WHAT THE TASK REQUIRES — In the records below, repeat word for word only the lines starting at the one that contains "brown domino: [131,76,209,110]" and ending at the one that contains "turquoise spray bottle: [481,37,509,132]", pictures excluded.

[Opening WORKING DATA section]

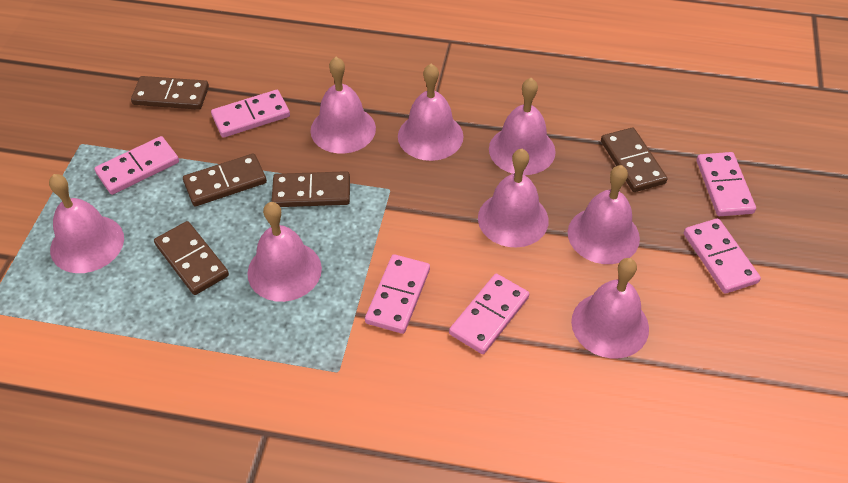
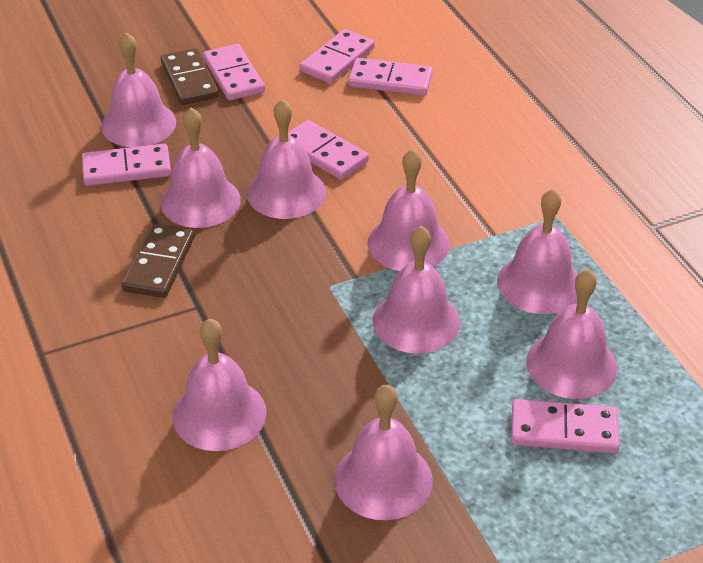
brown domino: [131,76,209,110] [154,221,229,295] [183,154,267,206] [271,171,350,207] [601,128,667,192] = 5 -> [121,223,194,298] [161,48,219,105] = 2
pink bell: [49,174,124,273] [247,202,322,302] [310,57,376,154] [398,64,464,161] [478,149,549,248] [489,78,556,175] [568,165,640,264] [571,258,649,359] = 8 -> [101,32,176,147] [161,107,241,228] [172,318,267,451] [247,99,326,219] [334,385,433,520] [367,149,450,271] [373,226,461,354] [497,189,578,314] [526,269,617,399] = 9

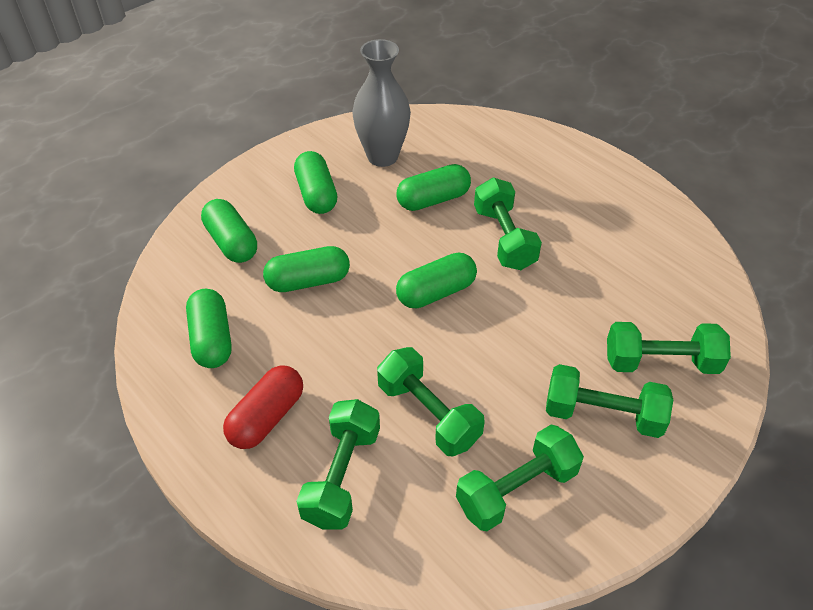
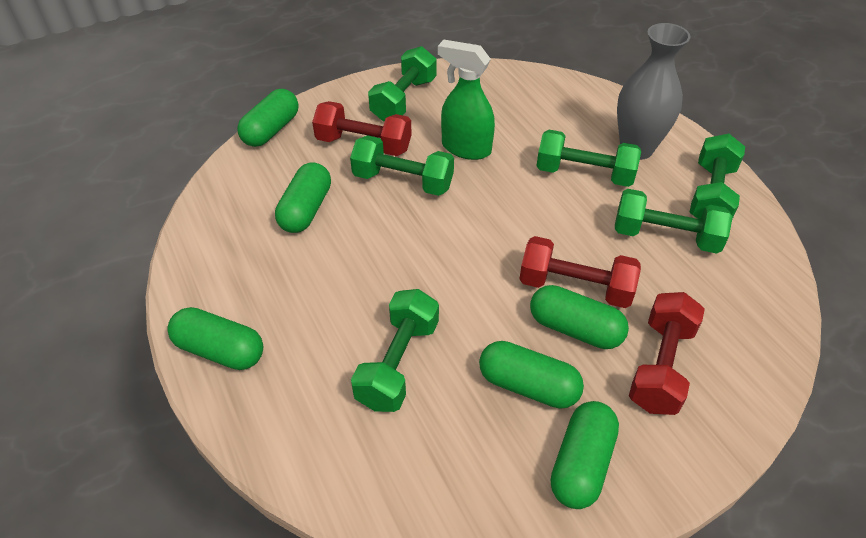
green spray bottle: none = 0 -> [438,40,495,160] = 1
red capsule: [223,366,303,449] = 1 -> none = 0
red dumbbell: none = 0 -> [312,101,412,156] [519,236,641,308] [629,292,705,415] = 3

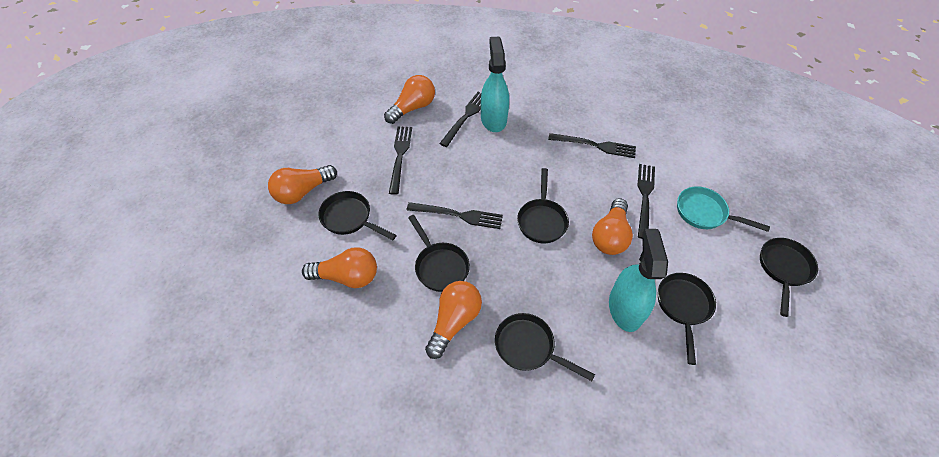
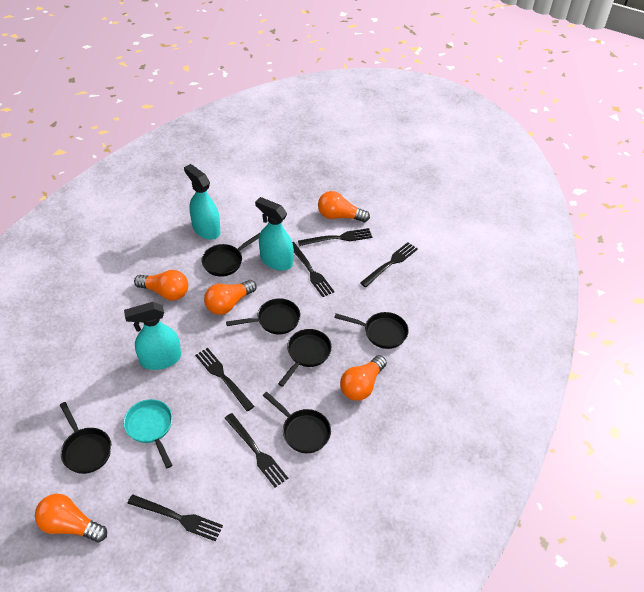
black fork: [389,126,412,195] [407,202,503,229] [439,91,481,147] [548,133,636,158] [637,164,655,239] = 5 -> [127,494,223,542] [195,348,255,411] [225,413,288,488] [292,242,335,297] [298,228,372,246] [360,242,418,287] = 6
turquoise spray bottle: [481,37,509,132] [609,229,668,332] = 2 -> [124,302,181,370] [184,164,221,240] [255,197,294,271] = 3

[Closing WORKING DATA section]
[Opening WORKING DATA section]

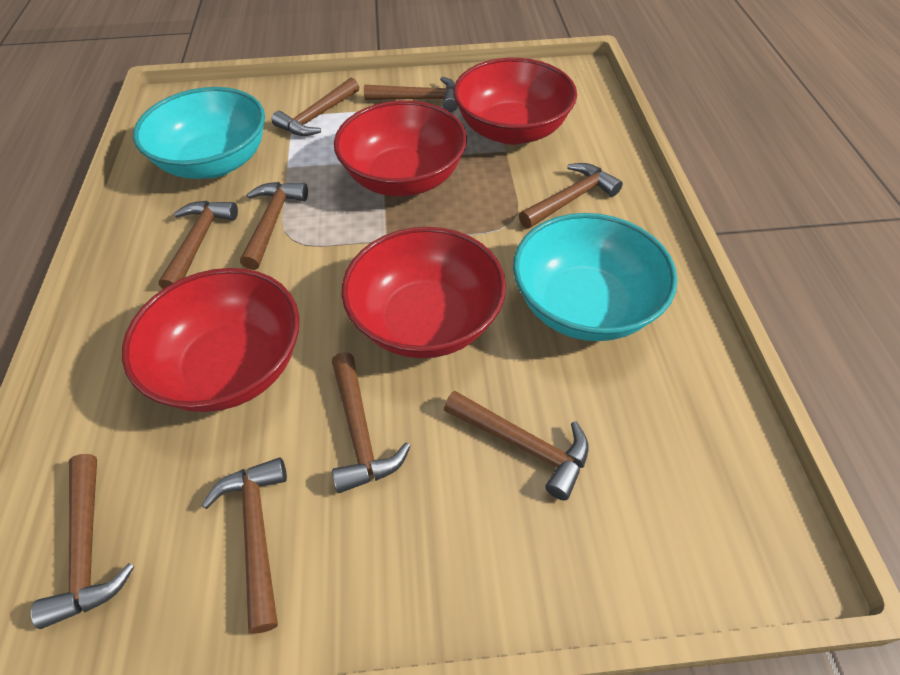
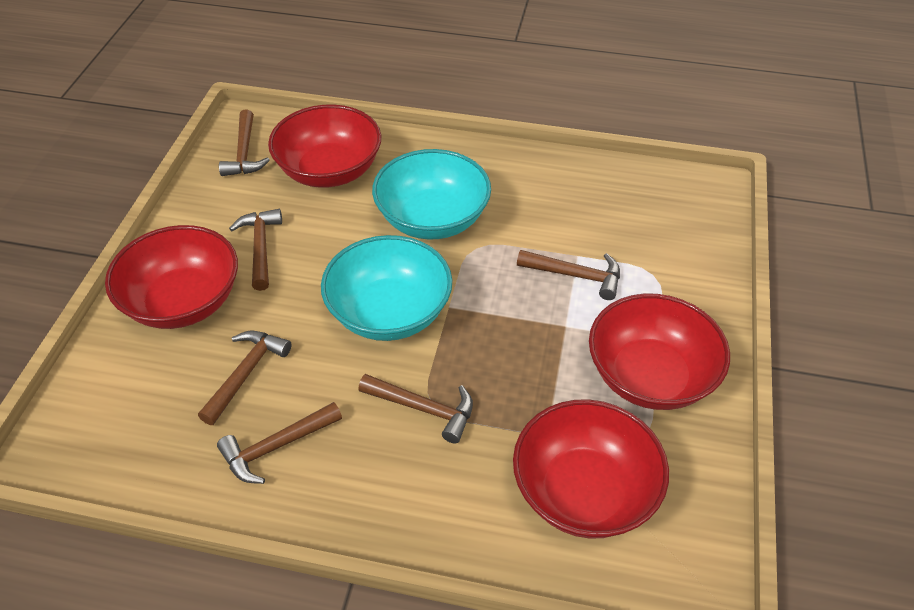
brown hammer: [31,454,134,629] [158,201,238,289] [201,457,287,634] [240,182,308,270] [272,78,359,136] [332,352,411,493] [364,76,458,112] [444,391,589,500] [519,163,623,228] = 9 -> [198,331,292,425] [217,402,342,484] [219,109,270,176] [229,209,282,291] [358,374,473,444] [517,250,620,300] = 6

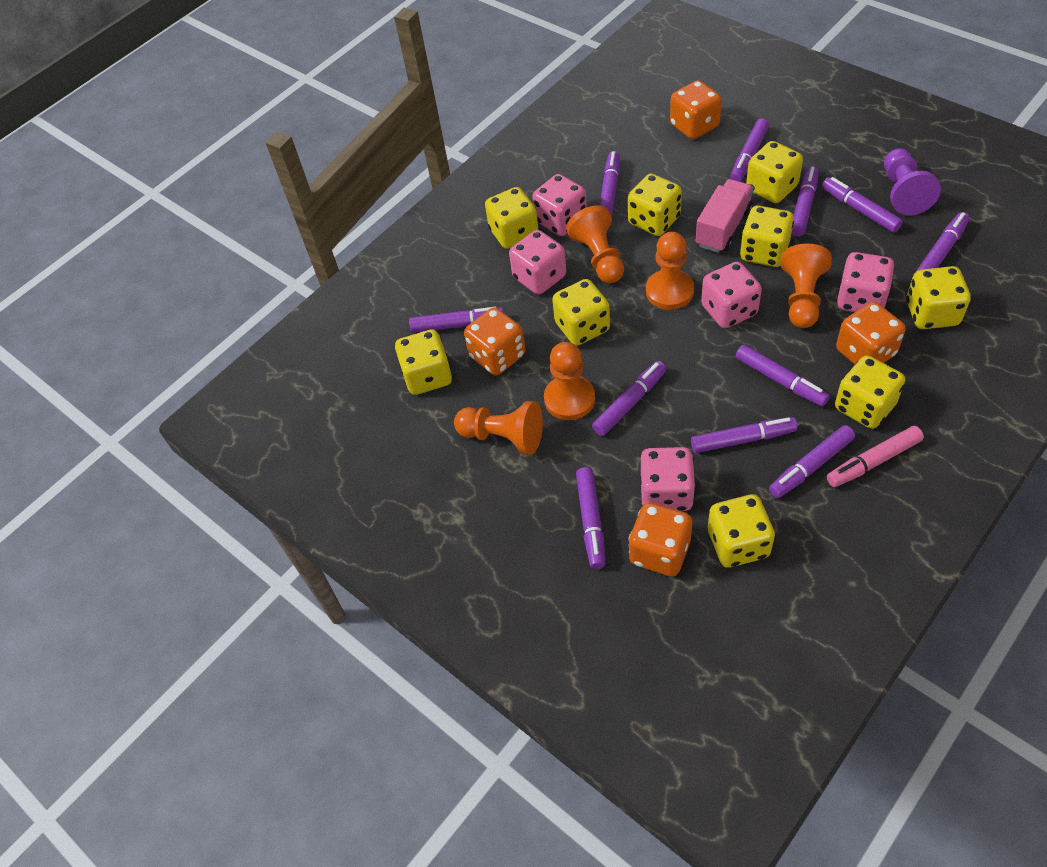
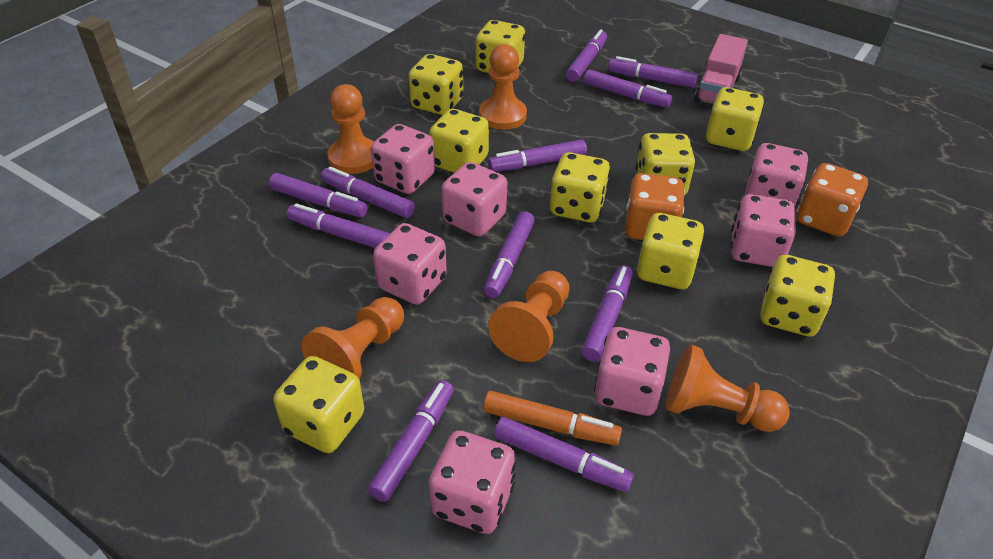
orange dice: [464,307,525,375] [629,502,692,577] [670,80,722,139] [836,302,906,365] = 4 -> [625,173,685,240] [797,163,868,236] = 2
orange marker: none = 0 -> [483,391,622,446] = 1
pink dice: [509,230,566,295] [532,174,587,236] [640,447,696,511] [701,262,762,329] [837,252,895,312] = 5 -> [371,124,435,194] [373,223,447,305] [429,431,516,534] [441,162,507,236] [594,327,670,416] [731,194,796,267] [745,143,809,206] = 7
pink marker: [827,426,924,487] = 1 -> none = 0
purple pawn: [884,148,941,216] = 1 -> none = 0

[Closing WORKING DATA section]

WRITTEN ANSWER —
brown domino: [131,76,209,110] [154,221,229,295] [183,154,267,206] [271,171,350,207] [601,128,667,192] = 5 -> [121,223,194,298] [161,48,219,105] = 2
pink bell: [49,174,124,273] [247,202,322,302] [310,57,376,154] [398,64,464,161] [478,149,549,248] [489,78,556,175] [568,165,640,264] [571,258,649,359] = 8 -> [101,32,176,147] [161,107,241,228] [172,318,267,451] [247,99,326,219] [334,385,433,520] [367,149,450,271] [373,226,461,354] [497,189,578,314] [526,269,617,399] = 9

green spray bottle: none = 0 -> [438,40,495,160] = 1
red capsule: [223,366,303,449] = 1 -> none = 0
red dumbbell: none = 0 -> [312,101,412,156] [519,236,641,308] [629,292,705,415] = 3

black fork: [389,126,412,195] [407,202,503,229] [439,91,481,147] [548,133,636,158] [637,164,655,239] = 5 -> [127,494,223,542] [195,348,255,411] [225,413,288,488] [292,242,335,297] [298,228,372,246] [360,242,418,287] = 6
turquoise spray bottle: [481,37,509,132] [609,229,668,332] = 2 -> [124,302,181,370] [184,164,221,240] [255,197,294,271] = 3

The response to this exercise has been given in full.